Apart from the pictures, every entry must be retyped exactly.

Given records below:

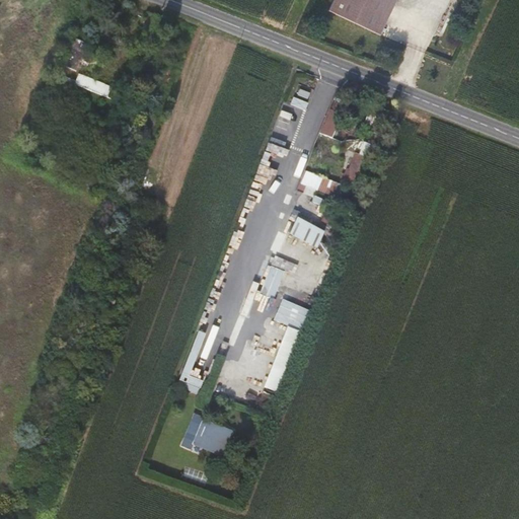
[(380,38),(397,0),(335,0),(328,13),(380,38)]
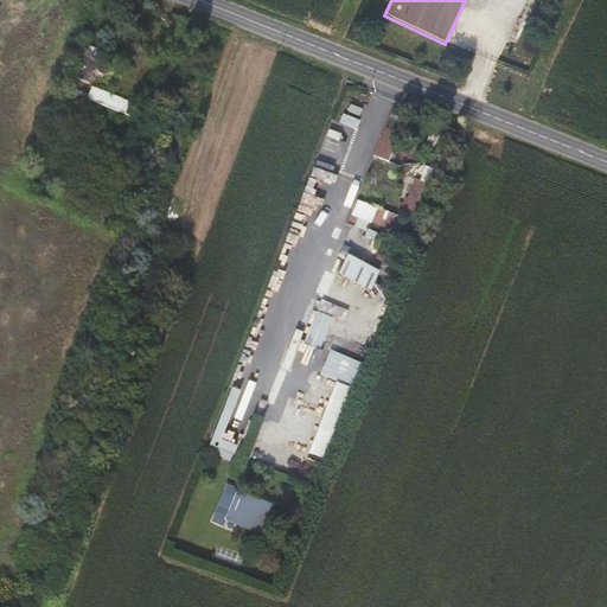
[(89,83),(98,61),(85,55),(77,77),(89,83)]
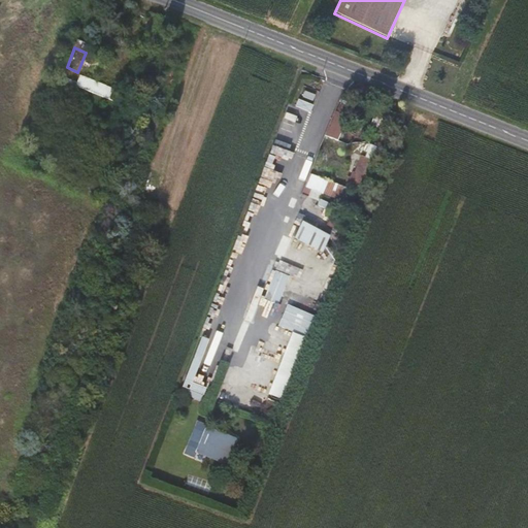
[(80,74),(76,85),(112,100),(117,89),(80,74)]
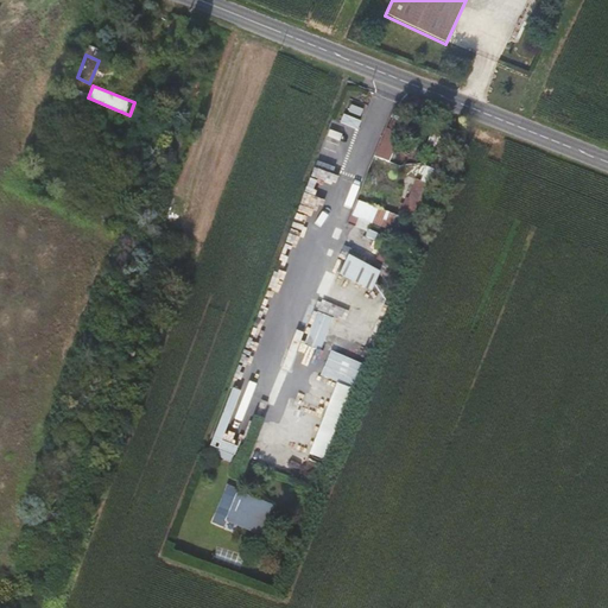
[(342,122),(359,127),(363,113),(346,108),(342,122)]
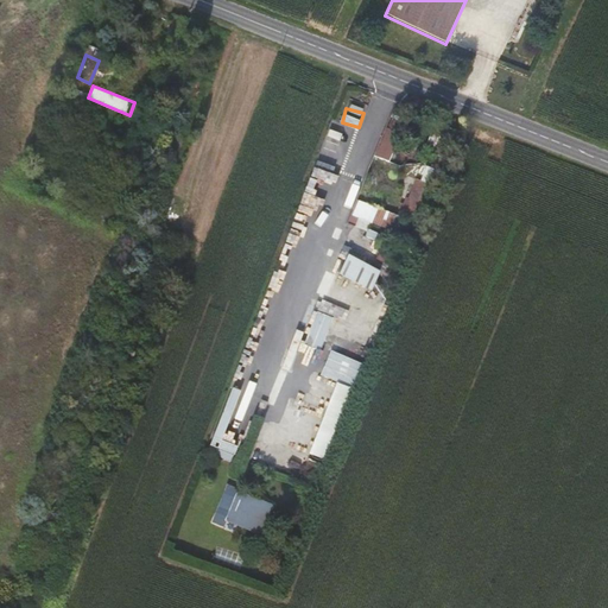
[(390,118),(375,156),(390,162),(404,124),(390,118)]
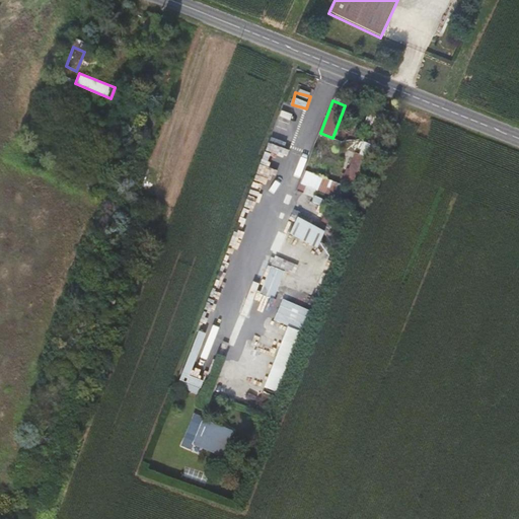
[(355,152),(343,177),(353,182),(365,156),(355,152)]
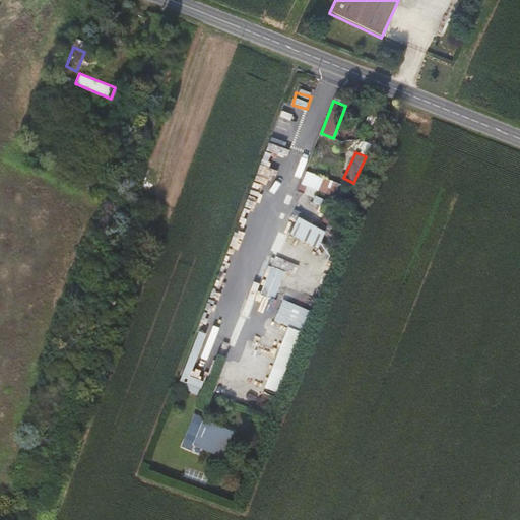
[(308,171),(299,190),(315,197),(318,190),(338,198),(343,186),(308,171)]
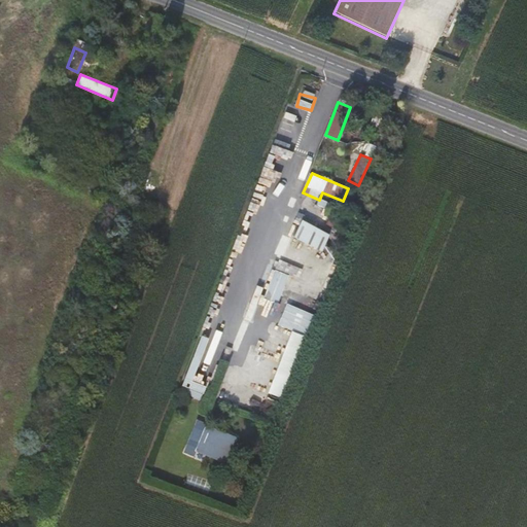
[(324,250),(330,233),(301,221),(294,240),(324,250)]
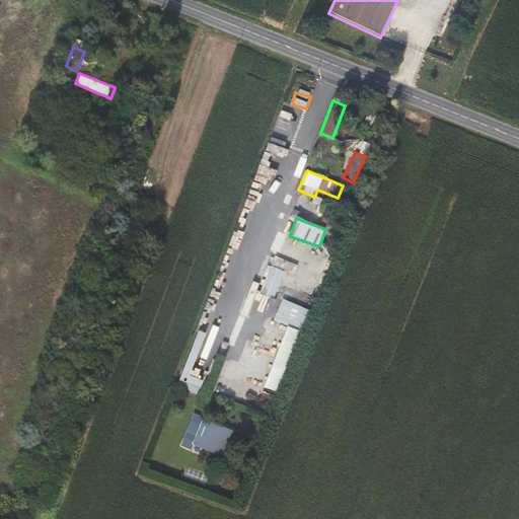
[(271,266),(261,293),(275,298),(285,271),(271,266)]
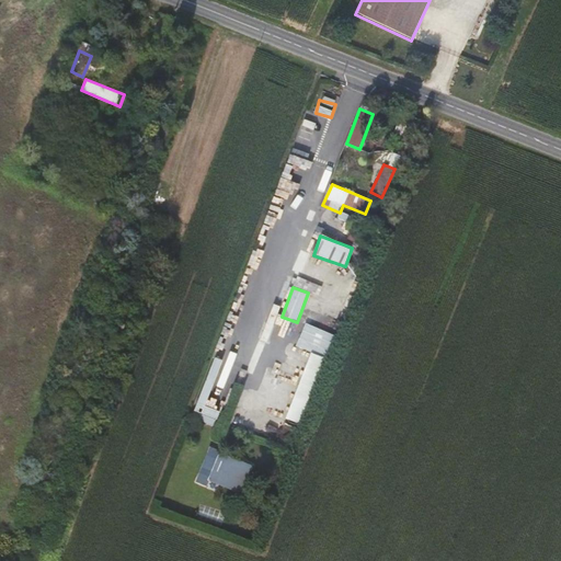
[(310,350),(287,419),(304,424),(332,333),(305,324),(297,346),(310,350)]
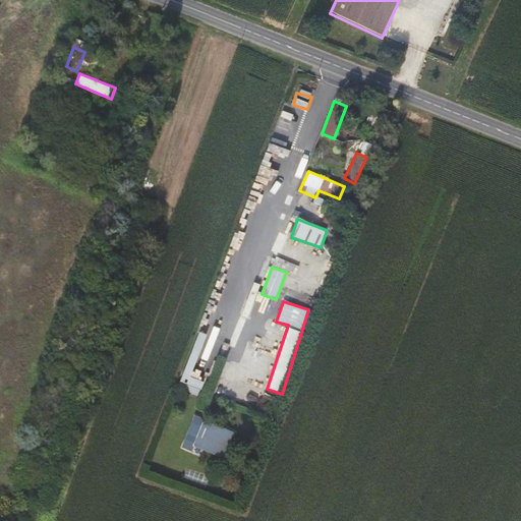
[(179,388),(199,395),(205,380),(192,375),(195,366),(187,363),(179,388)]
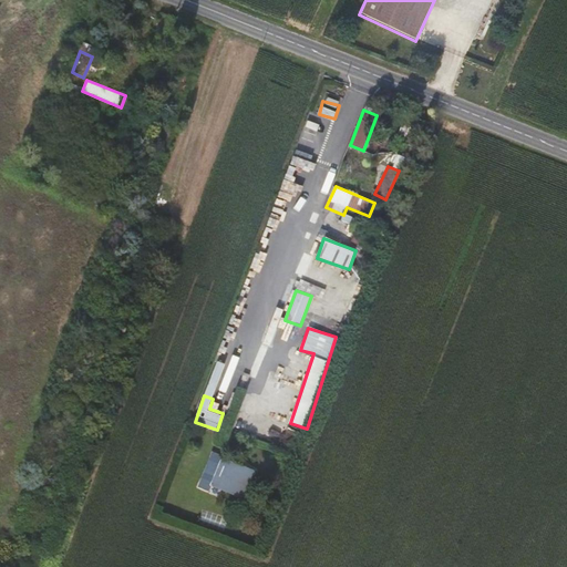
[(210,452),(198,486),(210,491),(212,486),(246,498),(256,468),(210,452)]
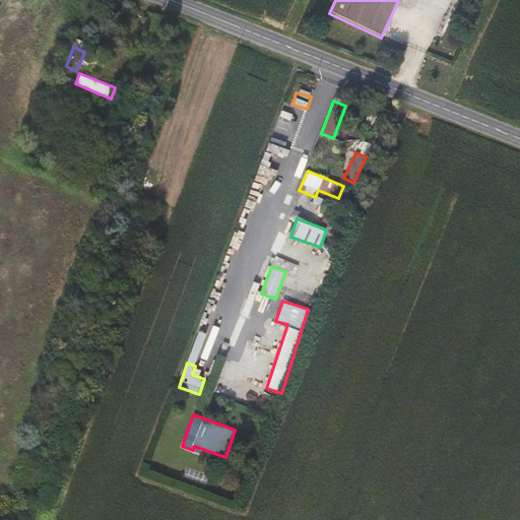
All buildings are outlined.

End of Given records.

▸ Finished exercise
[(380,38),(397,0),(335,0),(328,13),(380,38)]
[(89,83),(98,61),(85,55),(77,77),(89,83)]
[(80,74),(76,85),(112,100),(117,89),(80,74)]
[(342,122),(359,127),(363,113),(346,108),(342,122)]
[(390,118),(375,156),(390,162),(404,124),(390,118)]
[(355,152),(343,177),(353,182),(365,156),(355,152)]
[(308,171),(299,190),(315,197),(318,190),(338,198),(343,186),(308,171)]
[(324,250),(330,233),(301,221),(294,240),(324,250)]
[(271,266),(261,293),(275,298),(285,271),(271,266)]
[(310,350),(287,419),(304,424),(332,333),(305,324),(297,346),(310,350)]
[(179,388),(199,395),(205,380),(192,375),(195,366),(187,363),(179,388)]
[(210,452),(198,486),(210,491),(212,486),(246,498),(256,468),(210,452)]
All buildings are outlined.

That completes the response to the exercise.